START STORED DATA
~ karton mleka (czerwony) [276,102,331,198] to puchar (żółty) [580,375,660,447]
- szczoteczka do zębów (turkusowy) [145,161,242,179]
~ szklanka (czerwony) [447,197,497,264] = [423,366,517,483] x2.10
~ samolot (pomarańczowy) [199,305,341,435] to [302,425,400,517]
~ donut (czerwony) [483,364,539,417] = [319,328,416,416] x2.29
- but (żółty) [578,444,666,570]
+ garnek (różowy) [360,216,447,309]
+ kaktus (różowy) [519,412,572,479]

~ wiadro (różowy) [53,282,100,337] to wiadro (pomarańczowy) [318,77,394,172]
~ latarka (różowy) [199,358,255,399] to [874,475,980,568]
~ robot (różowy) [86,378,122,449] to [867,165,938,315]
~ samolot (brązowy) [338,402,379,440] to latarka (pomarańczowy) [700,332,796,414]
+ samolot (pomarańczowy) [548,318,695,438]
END STORED DATA
START STORED DATA
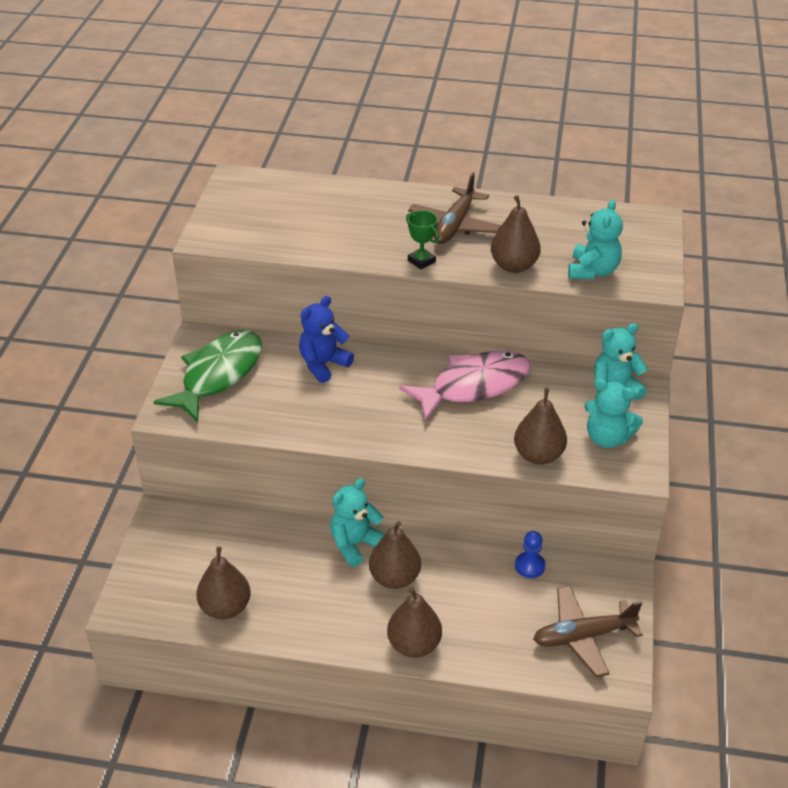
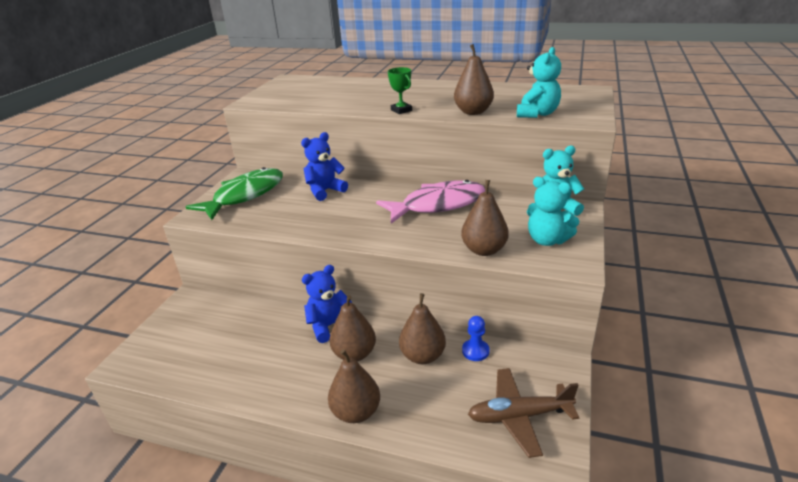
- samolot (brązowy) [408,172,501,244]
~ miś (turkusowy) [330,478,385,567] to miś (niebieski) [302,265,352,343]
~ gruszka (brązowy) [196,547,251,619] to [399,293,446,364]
END STORED DATA
• _EXERCISE BRIEF_:
The result should be every line that contains "żółty", copied from the entries.

• _REPLY TO THE TASK_:
~ karton mleka (czerwony) [276,102,331,198] to puchar (żółty) [580,375,660,447]
- but (żółty) [578,444,666,570]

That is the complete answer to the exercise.